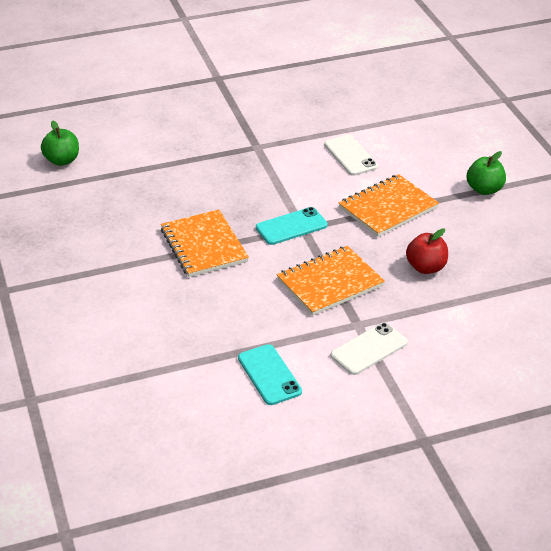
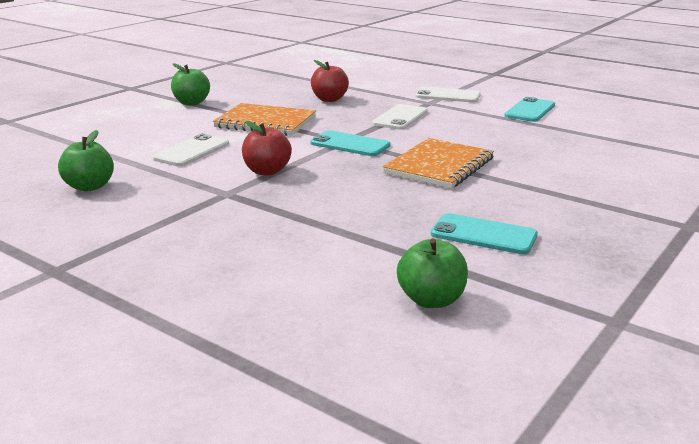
camera: 125 degrees left, 15 degrees down
(94, 208) = (483, 235): none -> turquoise phone
(277, 172) = (267, 171): none -> red apple
(321, 105) = (89, 187): none -> green apple
(330, 283) = (400, 117): orange notebook -> white phone

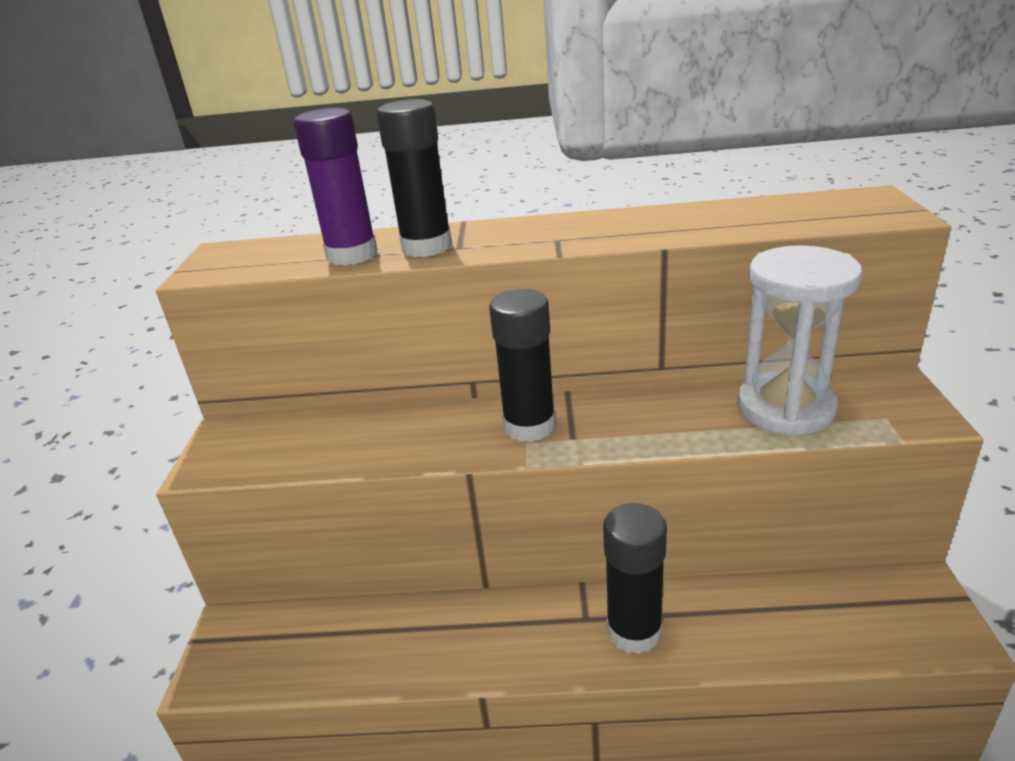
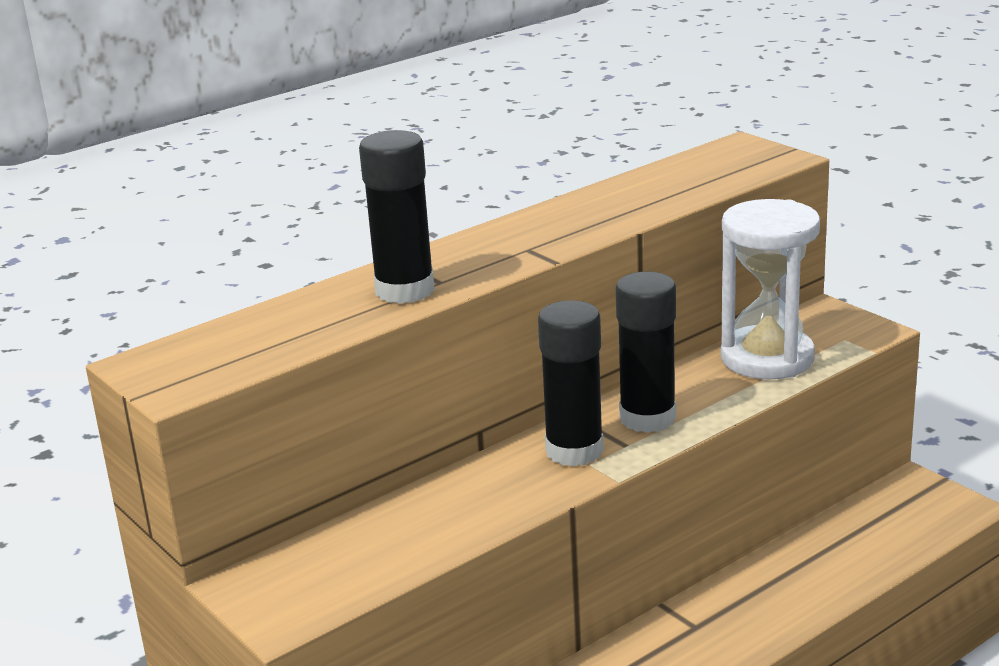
camera: 40 degrees left, 5 degrees down
(352, 255) = (334, 320): purple glue stick -> none
(634, 630) = (745, 614): black glue stick -> black glue stick (647, 418)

====================

### [HOW TO COMPLETE THIS TASK]
Copy the records above from the first line through the line containing "camera: 40 degrees left, 5 degrees down", both included, and leave out any pictures.

### [OUTPUT OF THE EXERCISE]
camera: 125 degrees left, 15 degrees down
(94, 208) = (483, 235): none -> turquoise phone
(277, 172) = (267, 171): none -> red apple
(321, 105) = (89, 187): none -> green apple
(330, 283) = (400, 117): orange notebook -> white phone

camera: 40 degrees left, 5 degrees down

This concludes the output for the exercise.